--- PROVIDED INFORMATION ---

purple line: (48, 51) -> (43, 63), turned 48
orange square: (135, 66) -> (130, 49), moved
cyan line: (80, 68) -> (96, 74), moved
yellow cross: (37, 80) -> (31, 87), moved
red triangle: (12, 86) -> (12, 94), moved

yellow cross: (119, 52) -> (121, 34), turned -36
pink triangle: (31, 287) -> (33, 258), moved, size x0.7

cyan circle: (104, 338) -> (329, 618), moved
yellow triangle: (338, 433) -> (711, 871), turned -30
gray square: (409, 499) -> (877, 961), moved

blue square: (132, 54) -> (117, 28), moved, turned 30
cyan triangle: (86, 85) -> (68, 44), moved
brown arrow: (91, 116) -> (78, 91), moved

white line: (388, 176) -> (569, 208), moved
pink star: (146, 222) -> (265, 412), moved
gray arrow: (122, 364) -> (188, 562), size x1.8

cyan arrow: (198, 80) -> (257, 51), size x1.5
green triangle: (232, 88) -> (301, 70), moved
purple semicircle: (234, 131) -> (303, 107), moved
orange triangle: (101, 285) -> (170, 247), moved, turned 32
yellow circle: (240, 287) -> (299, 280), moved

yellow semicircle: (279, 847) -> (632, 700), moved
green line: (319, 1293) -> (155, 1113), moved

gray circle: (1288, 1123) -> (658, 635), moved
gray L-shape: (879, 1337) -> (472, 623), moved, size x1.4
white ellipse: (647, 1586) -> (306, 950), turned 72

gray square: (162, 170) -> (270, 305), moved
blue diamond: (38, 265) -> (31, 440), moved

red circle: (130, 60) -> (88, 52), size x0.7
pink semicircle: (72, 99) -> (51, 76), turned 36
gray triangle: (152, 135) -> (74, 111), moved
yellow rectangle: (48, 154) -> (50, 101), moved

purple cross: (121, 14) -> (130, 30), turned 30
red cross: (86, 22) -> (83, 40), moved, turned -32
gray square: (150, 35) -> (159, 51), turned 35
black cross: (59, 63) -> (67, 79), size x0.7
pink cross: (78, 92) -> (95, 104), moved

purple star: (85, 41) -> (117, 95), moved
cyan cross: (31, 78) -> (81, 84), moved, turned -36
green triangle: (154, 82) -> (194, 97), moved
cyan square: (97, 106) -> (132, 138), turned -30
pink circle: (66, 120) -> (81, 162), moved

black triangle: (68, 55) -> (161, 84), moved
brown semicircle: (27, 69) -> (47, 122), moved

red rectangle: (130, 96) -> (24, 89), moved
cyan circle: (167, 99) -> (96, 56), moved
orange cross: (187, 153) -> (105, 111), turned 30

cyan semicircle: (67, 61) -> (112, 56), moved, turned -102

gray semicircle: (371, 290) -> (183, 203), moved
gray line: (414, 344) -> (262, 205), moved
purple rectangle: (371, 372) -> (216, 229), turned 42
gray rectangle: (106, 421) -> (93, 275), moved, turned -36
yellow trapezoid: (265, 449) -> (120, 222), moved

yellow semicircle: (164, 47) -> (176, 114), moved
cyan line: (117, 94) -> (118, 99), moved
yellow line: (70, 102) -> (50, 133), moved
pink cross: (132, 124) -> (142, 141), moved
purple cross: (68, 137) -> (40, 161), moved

---

**YOUR ASSIGNMENT**
State how many lines in the material above hold the word "blue". Add nothing else.

**ANSWER TO THE PROBLEM**
2